• **PROBLEM DESCRIPTION**:
Transcribe exactly the lines that fall between the one holding "IC2: TLV70033 -> XC6220" and the one holding "R3: 22k (n18, n25) -> none", inclusive, from the entries below.

• **DATA SECTION**:
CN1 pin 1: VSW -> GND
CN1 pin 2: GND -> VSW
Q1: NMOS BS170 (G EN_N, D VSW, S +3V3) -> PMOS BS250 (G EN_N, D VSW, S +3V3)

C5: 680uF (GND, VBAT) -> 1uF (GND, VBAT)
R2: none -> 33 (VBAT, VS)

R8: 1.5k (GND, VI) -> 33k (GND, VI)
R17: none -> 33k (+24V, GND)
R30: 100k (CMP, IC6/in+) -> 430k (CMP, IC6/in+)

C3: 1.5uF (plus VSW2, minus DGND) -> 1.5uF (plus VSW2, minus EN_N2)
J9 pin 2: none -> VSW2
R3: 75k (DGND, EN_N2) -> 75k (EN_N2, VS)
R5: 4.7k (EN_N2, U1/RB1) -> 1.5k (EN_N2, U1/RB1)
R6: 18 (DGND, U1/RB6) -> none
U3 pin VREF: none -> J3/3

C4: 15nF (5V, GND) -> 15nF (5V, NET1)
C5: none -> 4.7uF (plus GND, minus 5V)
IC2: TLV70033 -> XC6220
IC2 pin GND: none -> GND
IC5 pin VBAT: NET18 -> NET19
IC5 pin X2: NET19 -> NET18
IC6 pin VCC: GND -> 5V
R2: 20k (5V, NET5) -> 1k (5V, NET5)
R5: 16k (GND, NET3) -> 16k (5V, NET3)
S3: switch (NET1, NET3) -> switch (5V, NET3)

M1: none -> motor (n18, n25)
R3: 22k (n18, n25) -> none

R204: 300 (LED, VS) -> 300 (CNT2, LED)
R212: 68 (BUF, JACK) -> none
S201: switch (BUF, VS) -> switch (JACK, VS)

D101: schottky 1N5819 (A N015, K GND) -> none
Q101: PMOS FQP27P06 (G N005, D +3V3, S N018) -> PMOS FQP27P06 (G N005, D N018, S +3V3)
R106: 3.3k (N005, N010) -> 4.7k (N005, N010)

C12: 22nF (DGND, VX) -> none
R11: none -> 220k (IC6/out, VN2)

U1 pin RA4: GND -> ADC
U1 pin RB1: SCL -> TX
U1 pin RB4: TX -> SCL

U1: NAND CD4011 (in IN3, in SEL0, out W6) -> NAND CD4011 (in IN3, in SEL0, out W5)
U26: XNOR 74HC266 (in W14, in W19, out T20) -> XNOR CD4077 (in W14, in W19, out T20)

• **RESPONSE AREA**:
IC2: TLV70033 -> XC6220
IC2 pin GND: none -> GND
IC5 pin VBAT: NET18 -> NET19
IC5 pin X2: NET19 -> NET18
IC6 pin VCC: GND -> 5V
R2: 20k (5V, NET5) -> 1k (5V, NET5)
R5: 16k (GND, NET3) -> 16k (5V, NET3)
S3: switch (NET1, NET3) -> switch (5V, NET3)

M1: none -> motor (n18, n25)
R3: 22k (n18, n25) -> none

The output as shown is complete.